§ **Task to carry out**
Restate word for word the entries below, starting with the line with "yellow semicircle at (337, 398): moved" and continuing through the line with "white line at". Include both of those lines and no others.

Stored entries
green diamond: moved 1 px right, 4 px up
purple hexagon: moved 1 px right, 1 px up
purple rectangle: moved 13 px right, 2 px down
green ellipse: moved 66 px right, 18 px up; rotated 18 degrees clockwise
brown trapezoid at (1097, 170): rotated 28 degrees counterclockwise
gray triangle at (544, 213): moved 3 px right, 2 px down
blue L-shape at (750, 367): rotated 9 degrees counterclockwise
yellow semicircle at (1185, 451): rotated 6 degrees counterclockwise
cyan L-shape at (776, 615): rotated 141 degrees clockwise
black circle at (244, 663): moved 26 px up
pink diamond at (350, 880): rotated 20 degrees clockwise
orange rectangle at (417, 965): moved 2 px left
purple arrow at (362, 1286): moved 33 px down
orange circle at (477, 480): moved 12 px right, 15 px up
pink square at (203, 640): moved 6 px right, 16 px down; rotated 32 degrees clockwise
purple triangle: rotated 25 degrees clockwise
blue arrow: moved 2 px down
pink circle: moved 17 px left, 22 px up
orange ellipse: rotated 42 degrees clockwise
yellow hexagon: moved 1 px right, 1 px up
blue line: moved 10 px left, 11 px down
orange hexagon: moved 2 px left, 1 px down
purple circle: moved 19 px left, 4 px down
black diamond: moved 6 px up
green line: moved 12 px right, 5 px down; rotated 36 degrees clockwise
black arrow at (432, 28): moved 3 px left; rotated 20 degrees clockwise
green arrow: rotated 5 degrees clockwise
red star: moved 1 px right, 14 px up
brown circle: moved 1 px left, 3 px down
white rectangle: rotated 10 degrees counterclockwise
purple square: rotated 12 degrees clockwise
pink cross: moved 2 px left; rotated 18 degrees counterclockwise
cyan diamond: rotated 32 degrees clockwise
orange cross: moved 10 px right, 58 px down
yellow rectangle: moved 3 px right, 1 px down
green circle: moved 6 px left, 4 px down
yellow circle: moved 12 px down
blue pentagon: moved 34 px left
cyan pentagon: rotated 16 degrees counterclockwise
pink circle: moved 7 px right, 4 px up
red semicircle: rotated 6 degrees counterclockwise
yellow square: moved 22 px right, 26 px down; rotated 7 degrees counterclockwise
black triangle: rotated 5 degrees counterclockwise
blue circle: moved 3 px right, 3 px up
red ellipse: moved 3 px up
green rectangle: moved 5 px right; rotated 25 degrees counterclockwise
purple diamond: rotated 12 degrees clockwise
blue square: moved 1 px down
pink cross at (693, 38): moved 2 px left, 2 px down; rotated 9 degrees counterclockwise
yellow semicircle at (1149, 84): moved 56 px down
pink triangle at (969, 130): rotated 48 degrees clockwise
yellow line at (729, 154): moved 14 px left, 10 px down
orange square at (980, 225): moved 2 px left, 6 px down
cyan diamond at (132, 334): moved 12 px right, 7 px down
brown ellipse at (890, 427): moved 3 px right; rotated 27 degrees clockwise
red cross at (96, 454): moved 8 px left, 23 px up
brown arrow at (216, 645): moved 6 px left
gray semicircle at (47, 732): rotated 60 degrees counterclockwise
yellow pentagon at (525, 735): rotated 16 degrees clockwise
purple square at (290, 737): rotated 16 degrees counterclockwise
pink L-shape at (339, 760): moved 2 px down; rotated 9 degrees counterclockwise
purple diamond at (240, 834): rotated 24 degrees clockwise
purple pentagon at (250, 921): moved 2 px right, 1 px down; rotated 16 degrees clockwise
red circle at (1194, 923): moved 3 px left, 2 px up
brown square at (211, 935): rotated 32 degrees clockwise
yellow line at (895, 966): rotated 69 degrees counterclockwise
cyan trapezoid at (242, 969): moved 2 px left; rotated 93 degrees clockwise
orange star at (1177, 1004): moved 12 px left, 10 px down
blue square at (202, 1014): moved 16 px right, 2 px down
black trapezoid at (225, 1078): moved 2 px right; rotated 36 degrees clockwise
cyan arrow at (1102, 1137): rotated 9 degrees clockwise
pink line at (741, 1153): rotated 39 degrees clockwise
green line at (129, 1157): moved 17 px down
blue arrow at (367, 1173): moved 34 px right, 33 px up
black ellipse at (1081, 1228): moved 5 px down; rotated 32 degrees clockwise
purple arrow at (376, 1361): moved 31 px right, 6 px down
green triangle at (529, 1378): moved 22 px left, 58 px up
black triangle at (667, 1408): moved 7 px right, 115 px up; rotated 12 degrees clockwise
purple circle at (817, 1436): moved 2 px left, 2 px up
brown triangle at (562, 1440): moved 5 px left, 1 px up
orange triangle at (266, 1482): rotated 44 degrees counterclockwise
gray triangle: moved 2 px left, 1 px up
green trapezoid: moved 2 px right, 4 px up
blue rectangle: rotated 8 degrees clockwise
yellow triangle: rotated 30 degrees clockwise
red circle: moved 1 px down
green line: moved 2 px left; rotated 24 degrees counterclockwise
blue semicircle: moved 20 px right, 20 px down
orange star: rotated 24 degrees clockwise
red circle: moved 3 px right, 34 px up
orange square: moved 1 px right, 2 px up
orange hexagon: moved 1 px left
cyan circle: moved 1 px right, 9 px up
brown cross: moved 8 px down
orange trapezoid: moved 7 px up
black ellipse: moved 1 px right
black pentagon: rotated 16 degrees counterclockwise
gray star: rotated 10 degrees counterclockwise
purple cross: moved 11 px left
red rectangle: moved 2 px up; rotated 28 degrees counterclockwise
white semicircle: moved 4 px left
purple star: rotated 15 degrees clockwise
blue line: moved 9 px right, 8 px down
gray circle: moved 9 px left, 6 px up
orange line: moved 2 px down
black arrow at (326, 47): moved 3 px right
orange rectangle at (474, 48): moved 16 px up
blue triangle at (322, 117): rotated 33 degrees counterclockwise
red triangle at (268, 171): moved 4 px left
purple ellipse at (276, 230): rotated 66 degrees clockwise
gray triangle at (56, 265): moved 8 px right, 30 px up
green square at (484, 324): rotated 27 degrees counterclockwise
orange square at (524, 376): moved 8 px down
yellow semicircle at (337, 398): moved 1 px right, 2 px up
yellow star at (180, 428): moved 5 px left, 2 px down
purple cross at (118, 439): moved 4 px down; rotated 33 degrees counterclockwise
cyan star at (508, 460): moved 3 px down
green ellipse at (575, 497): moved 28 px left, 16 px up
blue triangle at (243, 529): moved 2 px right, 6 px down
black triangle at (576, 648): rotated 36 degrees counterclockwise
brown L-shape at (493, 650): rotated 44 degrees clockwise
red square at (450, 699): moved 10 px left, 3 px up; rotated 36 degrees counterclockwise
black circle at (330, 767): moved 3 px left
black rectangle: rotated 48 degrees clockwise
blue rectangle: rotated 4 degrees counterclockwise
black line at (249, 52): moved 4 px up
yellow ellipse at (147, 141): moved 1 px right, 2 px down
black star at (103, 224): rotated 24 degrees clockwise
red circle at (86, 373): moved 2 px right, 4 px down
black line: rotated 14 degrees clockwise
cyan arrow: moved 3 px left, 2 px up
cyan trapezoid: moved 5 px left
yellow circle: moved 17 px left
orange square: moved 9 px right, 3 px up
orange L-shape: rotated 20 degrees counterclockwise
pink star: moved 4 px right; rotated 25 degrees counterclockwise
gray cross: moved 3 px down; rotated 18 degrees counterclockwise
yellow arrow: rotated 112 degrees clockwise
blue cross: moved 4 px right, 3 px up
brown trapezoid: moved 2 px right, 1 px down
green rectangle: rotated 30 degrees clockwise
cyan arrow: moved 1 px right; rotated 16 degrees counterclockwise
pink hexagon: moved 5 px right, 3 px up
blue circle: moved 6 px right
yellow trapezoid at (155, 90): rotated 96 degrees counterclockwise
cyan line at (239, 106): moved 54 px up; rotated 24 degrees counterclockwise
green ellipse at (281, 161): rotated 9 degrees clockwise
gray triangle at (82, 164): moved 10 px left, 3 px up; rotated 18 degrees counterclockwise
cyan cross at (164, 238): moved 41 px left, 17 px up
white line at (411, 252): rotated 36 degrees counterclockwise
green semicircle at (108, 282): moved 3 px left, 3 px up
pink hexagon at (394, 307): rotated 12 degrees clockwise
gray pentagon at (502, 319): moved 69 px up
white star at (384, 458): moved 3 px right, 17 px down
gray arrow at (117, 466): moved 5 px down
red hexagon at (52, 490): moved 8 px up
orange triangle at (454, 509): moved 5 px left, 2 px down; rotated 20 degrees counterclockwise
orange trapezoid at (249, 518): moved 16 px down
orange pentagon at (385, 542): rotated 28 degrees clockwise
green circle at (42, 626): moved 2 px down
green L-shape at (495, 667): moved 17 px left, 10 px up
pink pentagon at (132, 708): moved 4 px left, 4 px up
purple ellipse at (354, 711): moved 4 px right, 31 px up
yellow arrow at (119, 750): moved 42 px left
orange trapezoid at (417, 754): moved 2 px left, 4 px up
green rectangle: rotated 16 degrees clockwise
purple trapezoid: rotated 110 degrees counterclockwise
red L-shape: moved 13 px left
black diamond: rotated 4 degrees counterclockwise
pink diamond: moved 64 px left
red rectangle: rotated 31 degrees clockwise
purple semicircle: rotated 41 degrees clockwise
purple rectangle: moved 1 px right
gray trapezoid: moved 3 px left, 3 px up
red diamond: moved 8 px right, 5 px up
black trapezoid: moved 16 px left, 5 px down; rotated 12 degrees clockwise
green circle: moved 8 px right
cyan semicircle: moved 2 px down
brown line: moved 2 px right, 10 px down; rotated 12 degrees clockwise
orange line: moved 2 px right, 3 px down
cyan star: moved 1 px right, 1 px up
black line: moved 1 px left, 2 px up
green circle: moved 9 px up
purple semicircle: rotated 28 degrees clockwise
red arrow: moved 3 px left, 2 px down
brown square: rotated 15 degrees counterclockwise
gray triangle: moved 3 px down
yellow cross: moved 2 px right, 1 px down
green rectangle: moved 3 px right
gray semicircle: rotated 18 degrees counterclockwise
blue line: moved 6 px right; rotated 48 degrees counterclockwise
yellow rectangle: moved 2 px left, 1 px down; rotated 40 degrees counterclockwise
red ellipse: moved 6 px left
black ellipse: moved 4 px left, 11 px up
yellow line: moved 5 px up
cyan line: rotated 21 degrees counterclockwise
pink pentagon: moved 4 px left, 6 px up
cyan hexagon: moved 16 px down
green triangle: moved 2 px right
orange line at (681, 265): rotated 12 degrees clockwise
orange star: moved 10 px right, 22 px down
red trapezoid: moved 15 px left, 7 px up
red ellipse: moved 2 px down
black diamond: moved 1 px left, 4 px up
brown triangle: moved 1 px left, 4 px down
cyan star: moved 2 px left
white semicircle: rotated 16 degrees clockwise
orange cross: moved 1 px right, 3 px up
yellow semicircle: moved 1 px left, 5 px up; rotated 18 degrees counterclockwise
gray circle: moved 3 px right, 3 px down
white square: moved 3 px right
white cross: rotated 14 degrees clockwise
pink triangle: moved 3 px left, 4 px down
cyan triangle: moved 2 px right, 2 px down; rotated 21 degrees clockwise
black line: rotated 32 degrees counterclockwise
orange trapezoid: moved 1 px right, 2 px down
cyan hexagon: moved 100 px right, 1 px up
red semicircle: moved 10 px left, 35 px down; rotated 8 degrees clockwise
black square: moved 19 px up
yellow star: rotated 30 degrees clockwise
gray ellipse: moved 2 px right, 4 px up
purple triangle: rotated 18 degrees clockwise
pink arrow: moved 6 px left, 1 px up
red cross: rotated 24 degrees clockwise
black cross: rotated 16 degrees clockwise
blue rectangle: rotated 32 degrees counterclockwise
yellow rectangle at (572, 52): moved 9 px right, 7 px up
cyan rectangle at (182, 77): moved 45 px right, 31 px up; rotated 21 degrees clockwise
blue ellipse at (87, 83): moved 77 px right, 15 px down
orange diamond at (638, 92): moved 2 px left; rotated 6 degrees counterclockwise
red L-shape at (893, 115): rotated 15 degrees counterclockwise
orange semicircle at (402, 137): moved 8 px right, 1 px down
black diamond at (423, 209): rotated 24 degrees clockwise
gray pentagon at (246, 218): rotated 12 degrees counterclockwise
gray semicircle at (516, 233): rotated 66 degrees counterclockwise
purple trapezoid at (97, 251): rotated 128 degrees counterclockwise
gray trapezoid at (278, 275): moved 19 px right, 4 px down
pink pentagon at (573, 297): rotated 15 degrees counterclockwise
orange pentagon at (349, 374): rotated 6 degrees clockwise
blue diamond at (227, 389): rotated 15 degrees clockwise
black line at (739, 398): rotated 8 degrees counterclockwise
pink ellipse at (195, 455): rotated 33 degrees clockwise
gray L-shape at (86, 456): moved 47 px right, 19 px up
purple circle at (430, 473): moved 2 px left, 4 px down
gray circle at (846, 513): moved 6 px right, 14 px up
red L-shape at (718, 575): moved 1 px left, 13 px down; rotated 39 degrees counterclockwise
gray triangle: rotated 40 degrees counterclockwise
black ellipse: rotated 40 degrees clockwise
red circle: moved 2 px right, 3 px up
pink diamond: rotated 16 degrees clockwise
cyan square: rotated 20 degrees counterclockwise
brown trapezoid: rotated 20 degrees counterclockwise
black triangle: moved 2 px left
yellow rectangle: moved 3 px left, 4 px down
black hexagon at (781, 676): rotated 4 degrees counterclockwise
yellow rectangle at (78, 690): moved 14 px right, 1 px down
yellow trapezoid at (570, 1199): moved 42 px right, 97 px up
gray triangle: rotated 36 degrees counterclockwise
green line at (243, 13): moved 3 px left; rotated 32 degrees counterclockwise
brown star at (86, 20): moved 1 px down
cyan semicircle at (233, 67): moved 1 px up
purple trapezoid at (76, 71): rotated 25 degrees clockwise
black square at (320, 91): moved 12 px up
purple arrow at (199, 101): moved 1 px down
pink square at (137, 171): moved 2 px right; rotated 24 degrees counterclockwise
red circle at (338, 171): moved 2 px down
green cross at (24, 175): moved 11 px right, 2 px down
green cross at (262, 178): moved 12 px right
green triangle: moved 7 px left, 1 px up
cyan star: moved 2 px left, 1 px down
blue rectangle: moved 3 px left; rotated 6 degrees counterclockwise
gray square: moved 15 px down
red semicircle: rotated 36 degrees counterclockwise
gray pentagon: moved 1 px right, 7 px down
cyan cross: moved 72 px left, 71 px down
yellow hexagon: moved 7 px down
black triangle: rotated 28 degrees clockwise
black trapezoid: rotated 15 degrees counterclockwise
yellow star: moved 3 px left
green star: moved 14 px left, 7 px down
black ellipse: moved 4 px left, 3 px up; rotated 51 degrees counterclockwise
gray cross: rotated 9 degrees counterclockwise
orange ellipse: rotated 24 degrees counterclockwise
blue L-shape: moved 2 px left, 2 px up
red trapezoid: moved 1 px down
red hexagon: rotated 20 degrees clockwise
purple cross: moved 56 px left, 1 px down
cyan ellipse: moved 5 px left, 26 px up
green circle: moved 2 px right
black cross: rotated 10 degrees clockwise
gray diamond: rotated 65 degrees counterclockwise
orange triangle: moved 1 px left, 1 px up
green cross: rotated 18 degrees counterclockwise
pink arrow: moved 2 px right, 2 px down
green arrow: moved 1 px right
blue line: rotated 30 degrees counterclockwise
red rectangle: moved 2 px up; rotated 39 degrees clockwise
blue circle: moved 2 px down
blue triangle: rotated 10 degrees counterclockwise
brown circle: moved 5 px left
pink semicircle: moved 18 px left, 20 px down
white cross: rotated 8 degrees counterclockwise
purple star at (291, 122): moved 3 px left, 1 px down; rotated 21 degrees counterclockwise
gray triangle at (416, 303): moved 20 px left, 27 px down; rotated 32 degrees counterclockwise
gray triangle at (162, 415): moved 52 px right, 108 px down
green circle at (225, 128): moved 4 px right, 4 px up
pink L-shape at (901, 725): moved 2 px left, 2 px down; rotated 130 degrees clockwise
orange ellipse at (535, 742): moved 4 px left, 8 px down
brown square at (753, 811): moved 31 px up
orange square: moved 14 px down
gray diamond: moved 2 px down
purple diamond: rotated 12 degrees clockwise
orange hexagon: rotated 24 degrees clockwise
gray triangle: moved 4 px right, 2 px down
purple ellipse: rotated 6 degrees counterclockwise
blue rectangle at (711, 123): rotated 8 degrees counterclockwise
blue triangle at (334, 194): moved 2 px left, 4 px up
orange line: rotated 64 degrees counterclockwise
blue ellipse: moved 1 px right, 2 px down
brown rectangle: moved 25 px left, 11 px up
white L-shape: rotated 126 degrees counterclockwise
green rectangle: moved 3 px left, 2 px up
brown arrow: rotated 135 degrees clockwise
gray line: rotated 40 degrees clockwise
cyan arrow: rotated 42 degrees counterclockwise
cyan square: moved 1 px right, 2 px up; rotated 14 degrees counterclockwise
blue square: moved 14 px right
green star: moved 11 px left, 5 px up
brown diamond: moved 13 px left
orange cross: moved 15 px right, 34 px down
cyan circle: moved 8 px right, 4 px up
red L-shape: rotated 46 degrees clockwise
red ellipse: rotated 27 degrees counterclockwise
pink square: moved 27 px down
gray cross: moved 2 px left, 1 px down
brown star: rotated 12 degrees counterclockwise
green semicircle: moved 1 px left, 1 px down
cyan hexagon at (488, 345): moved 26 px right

§ **The answer**
yellow semicircle at (337, 398): moved 1 px right, 2 px up
yellow star at (180, 428): moved 5 px left, 2 px down
purple cross at (118, 439): moved 4 px down; rotated 33 degrees counterclockwise
cyan star at (508, 460): moved 3 px down
green ellipse at (575, 497): moved 28 px left, 16 px up
blue triangle at (243, 529): moved 2 px right, 6 px down
black triangle at (576, 648): rotated 36 degrees counterclockwise
brown L-shape at (493, 650): rotated 44 degrees clockwise
red square at (450, 699): moved 10 px left, 3 px up; rotated 36 degrees counterclockwise
black circle at (330, 767): moved 3 px left
black rectangle: rotated 48 degrees clockwise
blue rectangle: rotated 4 degrees counterclockwise
black line at (249, 52): moved 4 px up
yellow ellipse at (147, 141): moved 1 px right, 2 px down
black star at (103, 224): rotated 24 degrees clockwise
red circle at (86, 373): moved 2 px right, 4 px down
black line: rotated 14 degrees clockwise
cyan arrow: moved 3 px left, 2 px up
cyan trapezoid: moved 5 px left
yellow circle: moved 17 px left
orange square: moved 9 px right, 3 px up
orange L-shape: rotated 20 degrees counterclockwise
pink star: moved 4 px right; rotated 25 degrees counterclockwise
gray cross: moved 3 px down; rotated 18 degrees counterclockwise
yellow arrow: rotated 112 degrees clockwise
blue cross: moved 4 px right, 3 px up
brown trapezoid: moved 2 px right, 1 px down
green rectangle: rotated 30 degrees clockwise
cyan arrow: moved 1 px right; rotated 16 degrees counterclockwise
pink hexagon: moved 5 px right, 3 px up
blue circle: moved 6 px right
yellow trapezoid at (155, 90): rotated 96 degrees counterclockwise
cyan line at (239, 106): moved 54 px up; rotated 24 degrees counterclockwise
green ellipse at (281, 161): rotated 9 degrees clockwise
gray triangle at (82, 164): moved 10 px left, 3 px up; rotated 18 degrees counterclockwise
cyan cross at (164, 238): moved 41 px left, 17 px up
white line at (411, 252): rotated 36 degrees counterclockwise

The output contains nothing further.